## Collected material
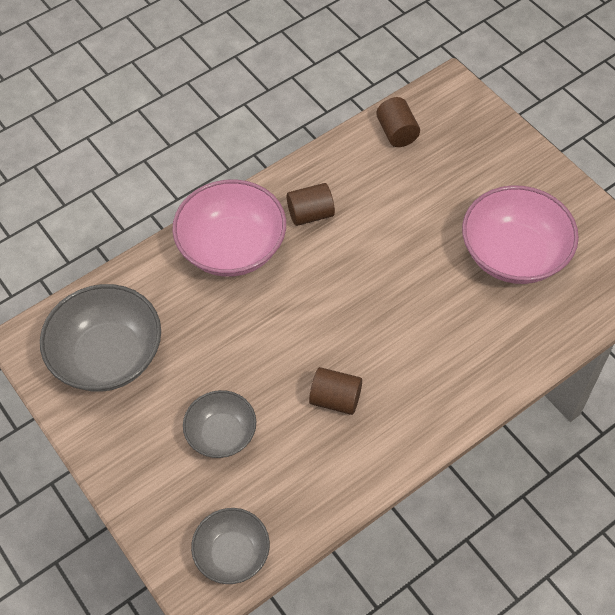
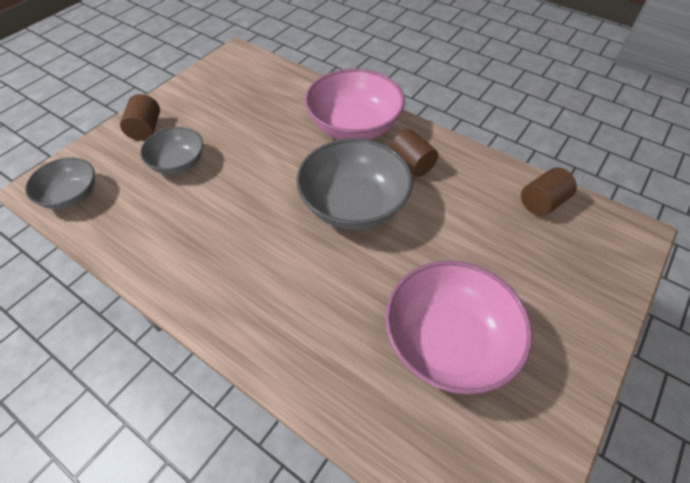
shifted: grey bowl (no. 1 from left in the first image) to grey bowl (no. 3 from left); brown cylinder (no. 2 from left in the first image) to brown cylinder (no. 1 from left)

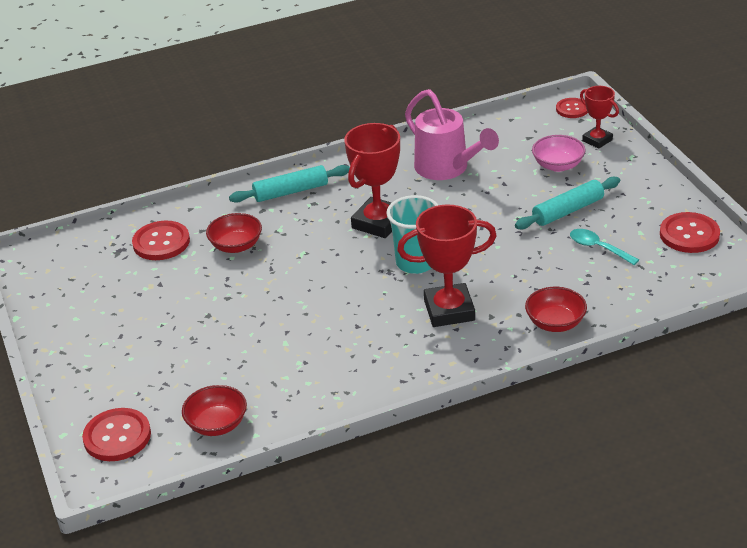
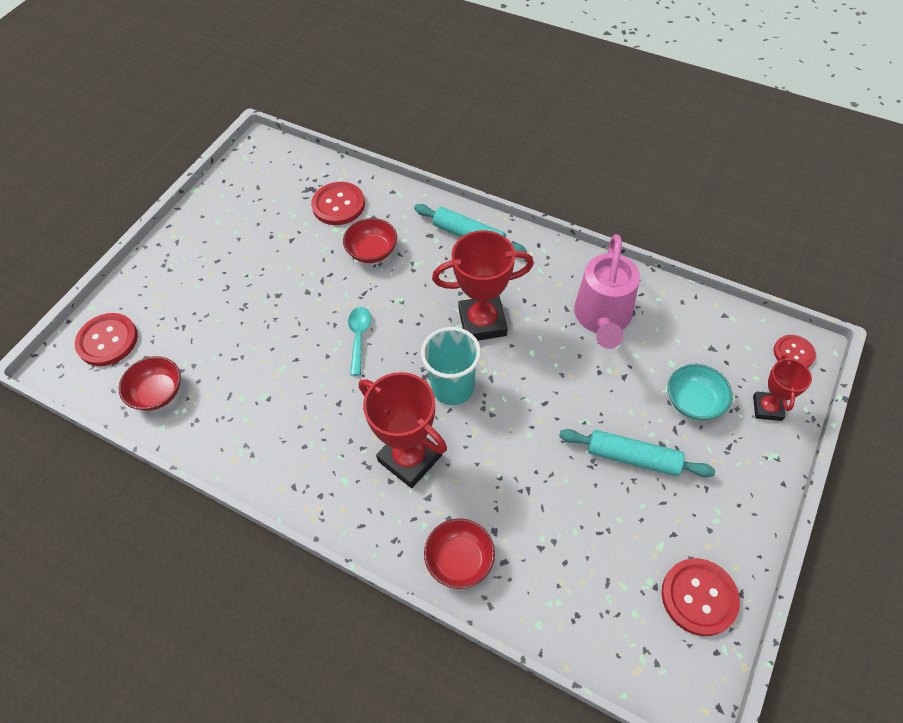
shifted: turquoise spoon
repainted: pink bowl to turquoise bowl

## What is expected
Reproduce the material exactly; omit the pictures.

## Response to the task
shifted: grey bowl (no. 1 from left in the first image) to grey bowl (no. 3 from left); brown cylinder (no. 2 from left in the first image) to brown cylinder (no. 1 from left)

shifted: turquoise spoon
repainted: pink bowl to turquoise bowl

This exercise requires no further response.